**Work to be completed**: Apart from the pictures, every part of the records below gets retyped exactly.
● ● ● ●
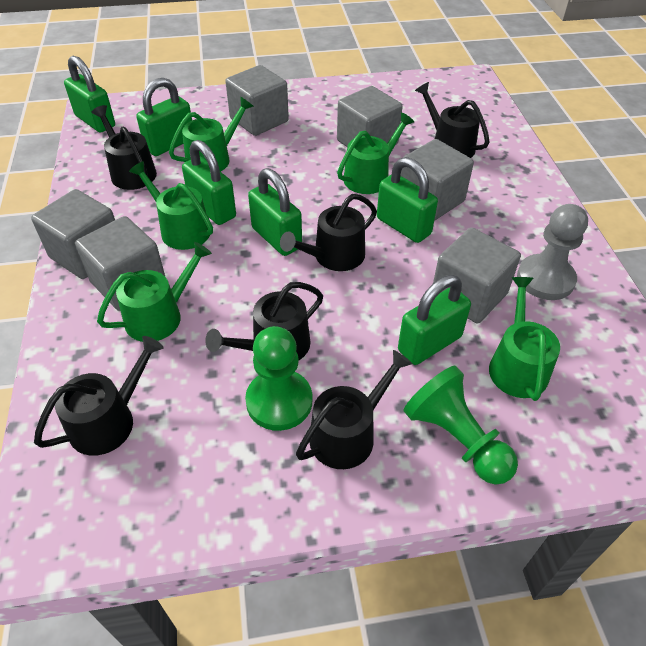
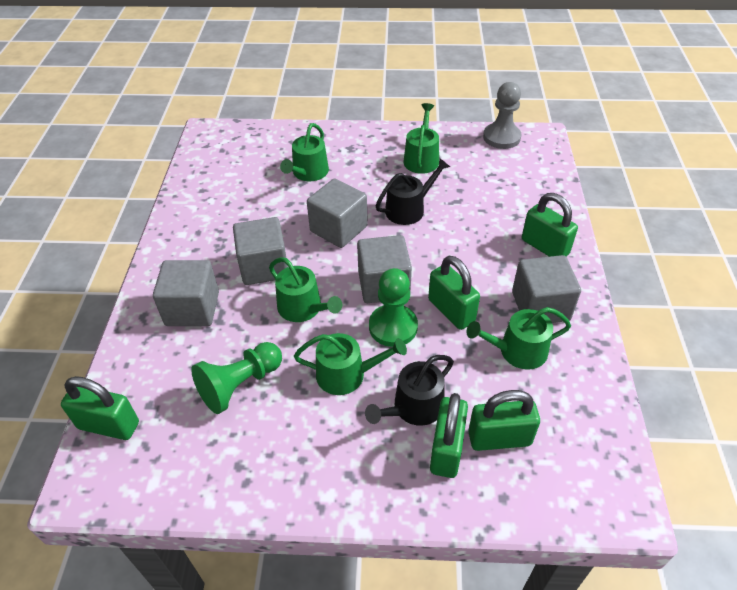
black watering can: 6 -> 2
green padlock: 6 -> 5
grey cube: 6 -> 5

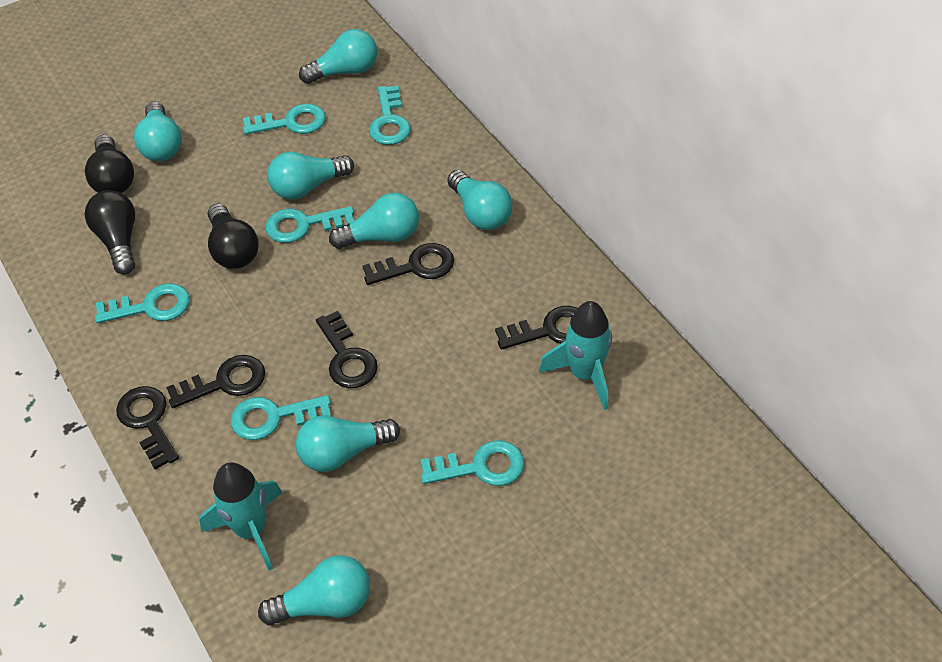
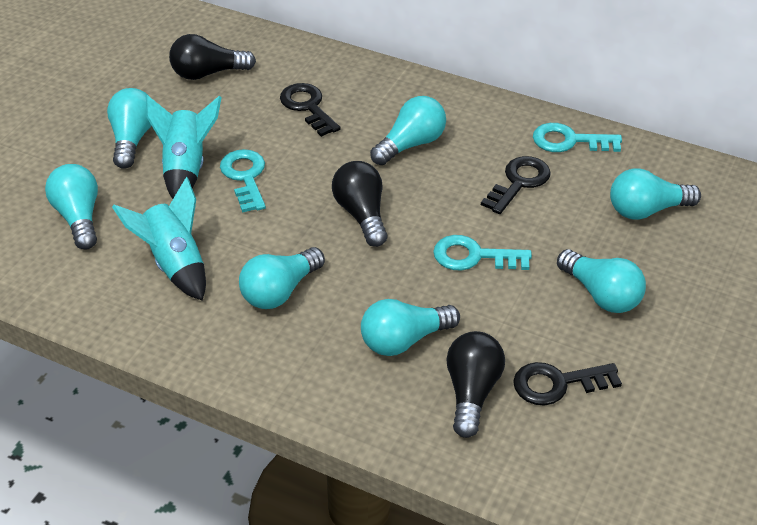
black key: 5 -> 3
turquoise key: 6 -> 3

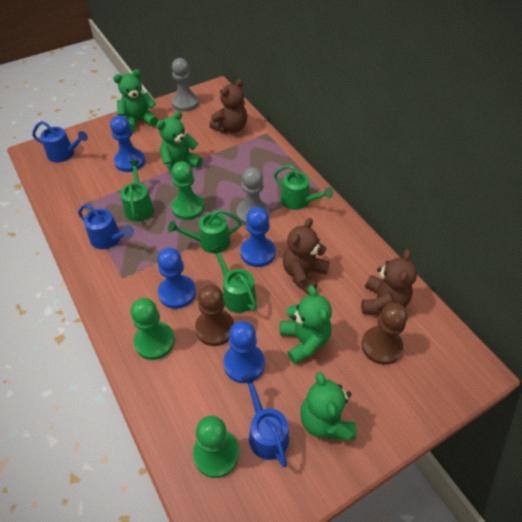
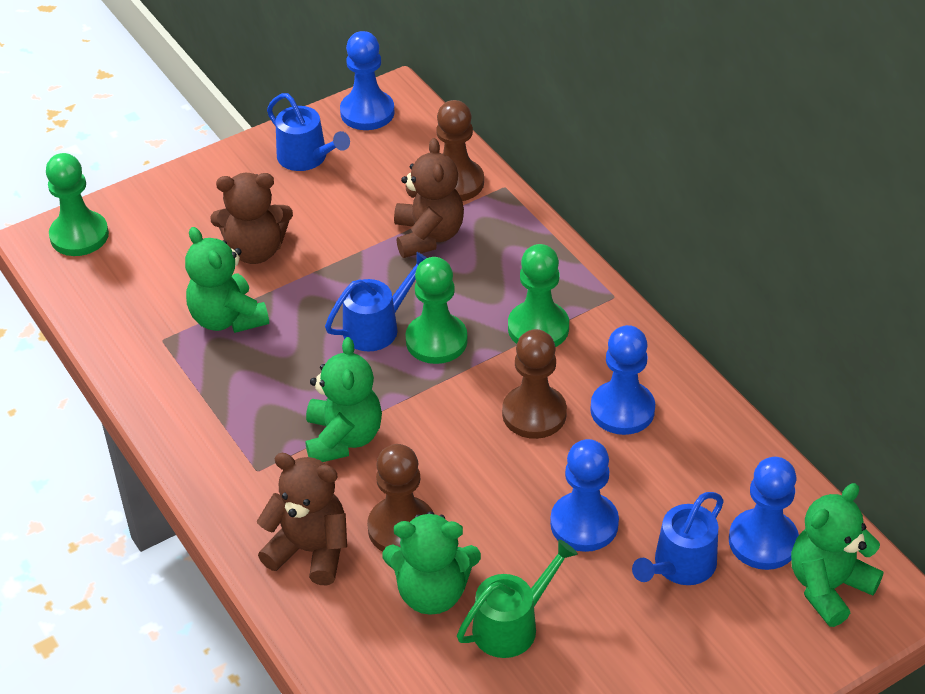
brown pawn: 2 -> 3
green watering can: 4 -> 1
grey pawn: 2 -> 0

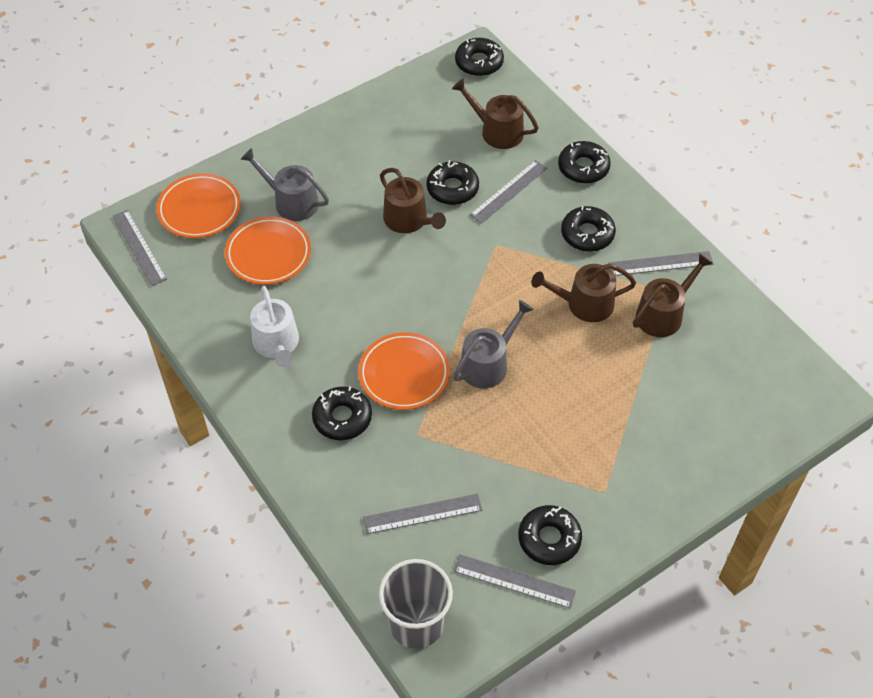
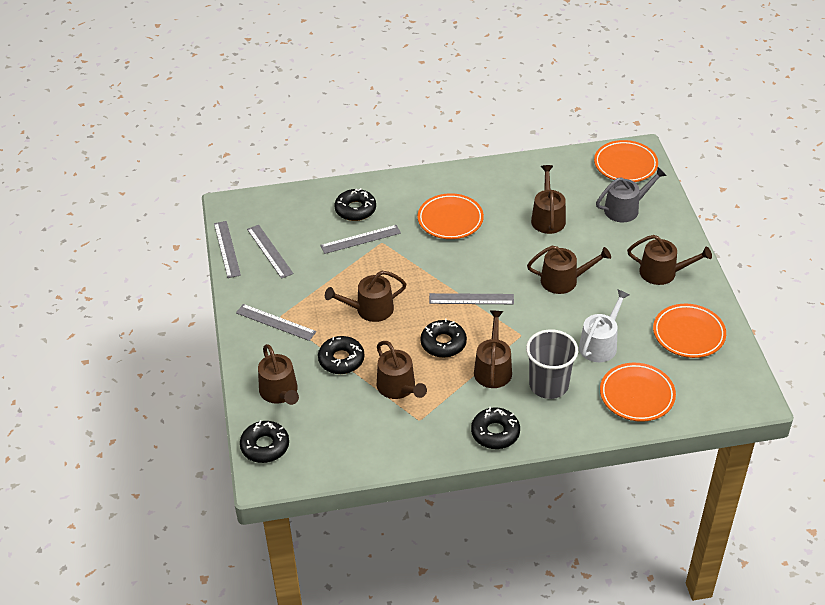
black donut: 6 -> 5
brown watering can: 4 -> 7
grey watering can: 2 -> 1
orange plate: 3 -> 4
● ● ● ●
**Answer section**:
black watering can: 6 -> 2
green padlock: 6 -> 5
grey cube: 6 -> 5

black key: 5 -> 3
turquoise key: 6 -> 3

brown pawn: 2 -> 3
green watering can: 4 -> 1
grey pawn: 2 -> 0

black donut: 6 -> 5
brown watering can: 4 -> 7
grey watering can: 2 -> 1
orange plate: 3 -> 4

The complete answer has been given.